-- Directions for this task --
Each line below is to be copied exactly; images do not go into the copy.

-- Recorded information --
══════

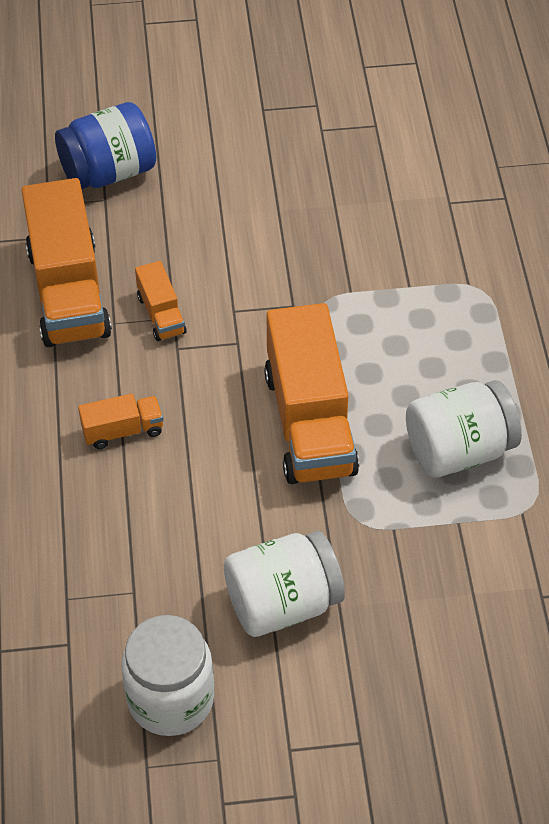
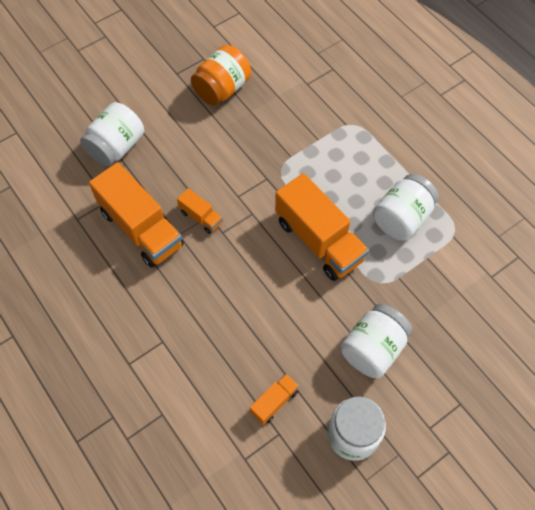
camera: 30 degrees left, 10 degrees up
(109, 172) = (116, 147): blue jar -> white jar
(123, 431) = (225, 295): orange truck -> orange truck (274, 402)
(314, 157) = (222, 89): none -> orange jar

══════

-- Answer to the problem --
camera: 30 degrees left, 10 degrees up
(109, 172) = (116, 147): blue jar -> white jar
(123, 431) = (225, 295): orange truck -> orange truck (274, 402)
(314, 157) = (222, 89): none -> orange jar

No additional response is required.